Written request:
Rewrite the data below as a Markdown table with columns Row and Line, from the line with "coupon [728, 813]" up to and including the line with "Isha [896, 783]", leaving out blank lines. Give each line its row number.

::::::::::

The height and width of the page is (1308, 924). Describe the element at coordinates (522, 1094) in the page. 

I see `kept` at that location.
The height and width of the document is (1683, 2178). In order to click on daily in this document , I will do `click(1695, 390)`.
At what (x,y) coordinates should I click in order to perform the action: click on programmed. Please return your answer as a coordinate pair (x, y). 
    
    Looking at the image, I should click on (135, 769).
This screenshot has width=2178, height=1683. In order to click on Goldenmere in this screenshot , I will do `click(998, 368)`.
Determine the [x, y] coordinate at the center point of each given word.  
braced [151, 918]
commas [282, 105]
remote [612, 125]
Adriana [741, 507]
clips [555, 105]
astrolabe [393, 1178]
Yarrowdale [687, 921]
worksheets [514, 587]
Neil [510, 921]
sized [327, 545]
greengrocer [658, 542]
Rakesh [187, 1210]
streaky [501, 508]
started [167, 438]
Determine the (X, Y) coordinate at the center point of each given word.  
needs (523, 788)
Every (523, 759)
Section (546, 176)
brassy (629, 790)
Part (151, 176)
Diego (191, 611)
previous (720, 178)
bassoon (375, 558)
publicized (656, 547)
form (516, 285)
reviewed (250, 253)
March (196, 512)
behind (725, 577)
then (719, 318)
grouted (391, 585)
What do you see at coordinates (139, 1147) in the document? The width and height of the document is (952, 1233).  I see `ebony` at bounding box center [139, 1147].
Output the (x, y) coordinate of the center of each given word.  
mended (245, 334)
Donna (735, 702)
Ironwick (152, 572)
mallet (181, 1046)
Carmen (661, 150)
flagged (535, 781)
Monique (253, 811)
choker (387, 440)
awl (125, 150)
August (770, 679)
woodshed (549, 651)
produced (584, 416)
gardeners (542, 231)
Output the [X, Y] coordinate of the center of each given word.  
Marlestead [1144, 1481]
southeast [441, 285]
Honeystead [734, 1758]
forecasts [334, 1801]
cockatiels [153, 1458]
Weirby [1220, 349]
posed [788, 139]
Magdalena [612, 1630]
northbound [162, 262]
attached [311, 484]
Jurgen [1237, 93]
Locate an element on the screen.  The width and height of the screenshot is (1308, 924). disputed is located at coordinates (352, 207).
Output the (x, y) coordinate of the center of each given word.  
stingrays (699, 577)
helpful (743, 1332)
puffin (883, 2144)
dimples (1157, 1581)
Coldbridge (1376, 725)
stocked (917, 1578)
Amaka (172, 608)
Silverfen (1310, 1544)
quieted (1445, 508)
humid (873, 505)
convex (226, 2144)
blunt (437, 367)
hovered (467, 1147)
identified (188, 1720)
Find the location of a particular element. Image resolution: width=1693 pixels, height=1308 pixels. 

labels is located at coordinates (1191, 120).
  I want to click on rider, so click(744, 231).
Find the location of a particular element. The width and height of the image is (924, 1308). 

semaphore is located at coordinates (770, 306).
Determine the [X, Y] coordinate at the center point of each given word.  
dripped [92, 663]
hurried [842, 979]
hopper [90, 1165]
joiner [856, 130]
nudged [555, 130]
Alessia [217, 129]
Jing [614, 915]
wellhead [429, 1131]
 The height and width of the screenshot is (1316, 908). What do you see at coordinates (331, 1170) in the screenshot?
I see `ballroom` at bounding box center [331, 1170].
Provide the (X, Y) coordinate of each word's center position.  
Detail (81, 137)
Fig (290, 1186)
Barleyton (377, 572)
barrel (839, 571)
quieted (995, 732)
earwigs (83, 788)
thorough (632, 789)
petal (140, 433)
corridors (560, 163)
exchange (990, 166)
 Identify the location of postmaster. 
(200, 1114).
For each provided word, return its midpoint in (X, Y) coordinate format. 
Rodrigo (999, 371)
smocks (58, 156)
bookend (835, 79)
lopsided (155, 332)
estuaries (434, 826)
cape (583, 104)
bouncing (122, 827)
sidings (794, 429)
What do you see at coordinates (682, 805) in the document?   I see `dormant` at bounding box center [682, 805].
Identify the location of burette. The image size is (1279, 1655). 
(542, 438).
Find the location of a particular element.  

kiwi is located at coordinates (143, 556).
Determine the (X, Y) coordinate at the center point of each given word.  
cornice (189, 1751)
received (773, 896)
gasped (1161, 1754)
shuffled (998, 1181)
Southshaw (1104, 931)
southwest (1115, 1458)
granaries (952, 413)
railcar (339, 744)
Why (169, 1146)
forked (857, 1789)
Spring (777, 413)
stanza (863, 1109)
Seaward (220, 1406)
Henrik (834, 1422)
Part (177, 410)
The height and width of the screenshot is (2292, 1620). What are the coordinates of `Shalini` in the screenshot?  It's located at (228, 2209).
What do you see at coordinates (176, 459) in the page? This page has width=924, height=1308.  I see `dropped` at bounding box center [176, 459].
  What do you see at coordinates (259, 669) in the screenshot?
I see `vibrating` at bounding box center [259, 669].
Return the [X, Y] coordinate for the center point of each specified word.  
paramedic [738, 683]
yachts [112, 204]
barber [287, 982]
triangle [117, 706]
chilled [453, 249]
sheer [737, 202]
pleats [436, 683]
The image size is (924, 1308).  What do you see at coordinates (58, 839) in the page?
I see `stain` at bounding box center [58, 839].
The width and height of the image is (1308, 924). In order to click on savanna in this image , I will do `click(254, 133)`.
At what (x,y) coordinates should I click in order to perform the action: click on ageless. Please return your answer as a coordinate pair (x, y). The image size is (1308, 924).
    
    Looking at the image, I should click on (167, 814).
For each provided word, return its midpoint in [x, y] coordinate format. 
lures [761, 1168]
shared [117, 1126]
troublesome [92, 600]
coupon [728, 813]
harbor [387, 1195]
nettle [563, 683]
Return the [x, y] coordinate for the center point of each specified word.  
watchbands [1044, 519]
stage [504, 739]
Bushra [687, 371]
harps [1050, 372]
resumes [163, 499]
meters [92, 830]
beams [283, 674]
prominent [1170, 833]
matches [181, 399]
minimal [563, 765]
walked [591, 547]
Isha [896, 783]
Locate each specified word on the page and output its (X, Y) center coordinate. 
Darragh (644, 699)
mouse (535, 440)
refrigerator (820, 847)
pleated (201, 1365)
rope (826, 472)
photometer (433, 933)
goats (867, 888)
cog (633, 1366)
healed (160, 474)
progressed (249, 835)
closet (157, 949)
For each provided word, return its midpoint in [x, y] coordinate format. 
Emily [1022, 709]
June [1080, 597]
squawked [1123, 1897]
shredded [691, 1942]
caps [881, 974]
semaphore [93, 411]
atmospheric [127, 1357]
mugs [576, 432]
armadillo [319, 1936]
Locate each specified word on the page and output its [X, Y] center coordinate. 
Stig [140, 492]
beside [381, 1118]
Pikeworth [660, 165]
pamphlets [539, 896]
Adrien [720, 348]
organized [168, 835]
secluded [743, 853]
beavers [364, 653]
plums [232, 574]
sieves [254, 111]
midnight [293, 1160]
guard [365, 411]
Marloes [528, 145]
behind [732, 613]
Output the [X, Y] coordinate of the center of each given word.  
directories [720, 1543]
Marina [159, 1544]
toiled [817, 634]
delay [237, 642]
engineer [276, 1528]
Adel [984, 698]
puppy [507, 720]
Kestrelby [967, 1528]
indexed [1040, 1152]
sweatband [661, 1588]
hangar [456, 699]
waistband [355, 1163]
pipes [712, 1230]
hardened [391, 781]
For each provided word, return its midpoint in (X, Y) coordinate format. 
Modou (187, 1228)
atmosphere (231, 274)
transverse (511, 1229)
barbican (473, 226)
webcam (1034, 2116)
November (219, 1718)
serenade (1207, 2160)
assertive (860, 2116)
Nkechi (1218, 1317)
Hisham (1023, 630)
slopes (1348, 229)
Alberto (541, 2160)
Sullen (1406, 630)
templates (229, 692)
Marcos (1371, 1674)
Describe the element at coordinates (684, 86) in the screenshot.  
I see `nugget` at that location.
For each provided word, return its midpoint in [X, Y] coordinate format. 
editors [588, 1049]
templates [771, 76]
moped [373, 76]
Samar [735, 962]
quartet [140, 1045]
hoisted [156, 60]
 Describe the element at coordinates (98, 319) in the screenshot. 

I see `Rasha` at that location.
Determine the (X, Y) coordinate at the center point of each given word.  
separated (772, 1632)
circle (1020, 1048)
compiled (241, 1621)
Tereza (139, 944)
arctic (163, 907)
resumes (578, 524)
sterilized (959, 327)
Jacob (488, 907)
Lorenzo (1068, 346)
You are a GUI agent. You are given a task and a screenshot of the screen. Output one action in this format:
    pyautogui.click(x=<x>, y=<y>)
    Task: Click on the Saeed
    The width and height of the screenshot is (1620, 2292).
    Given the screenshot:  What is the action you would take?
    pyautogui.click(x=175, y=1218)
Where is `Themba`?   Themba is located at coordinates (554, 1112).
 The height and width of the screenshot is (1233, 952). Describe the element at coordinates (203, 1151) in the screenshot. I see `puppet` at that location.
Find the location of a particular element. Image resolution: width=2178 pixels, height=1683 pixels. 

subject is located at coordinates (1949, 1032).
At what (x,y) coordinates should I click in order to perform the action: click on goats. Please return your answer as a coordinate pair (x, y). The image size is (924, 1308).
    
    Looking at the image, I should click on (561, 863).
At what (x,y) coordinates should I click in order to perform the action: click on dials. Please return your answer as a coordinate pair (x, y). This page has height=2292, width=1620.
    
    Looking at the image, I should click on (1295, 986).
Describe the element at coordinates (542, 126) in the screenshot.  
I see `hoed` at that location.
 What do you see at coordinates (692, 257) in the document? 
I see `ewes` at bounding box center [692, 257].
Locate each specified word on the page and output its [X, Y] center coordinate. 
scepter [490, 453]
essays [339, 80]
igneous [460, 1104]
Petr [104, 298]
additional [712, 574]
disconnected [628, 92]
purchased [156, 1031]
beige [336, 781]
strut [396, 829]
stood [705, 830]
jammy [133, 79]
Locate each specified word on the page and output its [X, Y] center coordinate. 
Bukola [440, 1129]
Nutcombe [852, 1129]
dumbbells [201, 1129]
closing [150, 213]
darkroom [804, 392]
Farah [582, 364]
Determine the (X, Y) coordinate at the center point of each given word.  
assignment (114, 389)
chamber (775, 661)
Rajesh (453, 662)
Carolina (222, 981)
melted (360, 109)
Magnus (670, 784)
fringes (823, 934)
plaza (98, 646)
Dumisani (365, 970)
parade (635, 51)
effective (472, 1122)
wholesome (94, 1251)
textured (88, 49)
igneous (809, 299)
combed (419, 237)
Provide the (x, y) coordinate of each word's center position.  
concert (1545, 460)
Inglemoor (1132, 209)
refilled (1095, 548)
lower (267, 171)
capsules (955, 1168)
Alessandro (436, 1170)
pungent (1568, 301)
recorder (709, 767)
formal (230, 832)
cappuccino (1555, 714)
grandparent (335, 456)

::::::::::

Task output:
| Row | Line |
|---|---|
| 1 | coupon [728, 813] |
| 2 | harbor [387, 1195] |
| 3 | nettle [563, 683] |
| 4 | Return the [x, y] coordinate for the center point of each specified word.   |
| 5 | watchbands [1044, 519] |
| 6 | stage [504, 739] |
| 7 | Bushra [687, 371] |
| 8 | harps [1050, 372] |
| 9 | resumes [163, 499] |
| 10 | meters [92, 830] |
| 11 | beams [283, 674] |
| 12 | prominent [1170, 833] |
| 13 | matches [181, 399] |
| 14 | minimal [563, 765] |
| 15 | walked [591, 547] |
| 16 | Isha [896, 783] |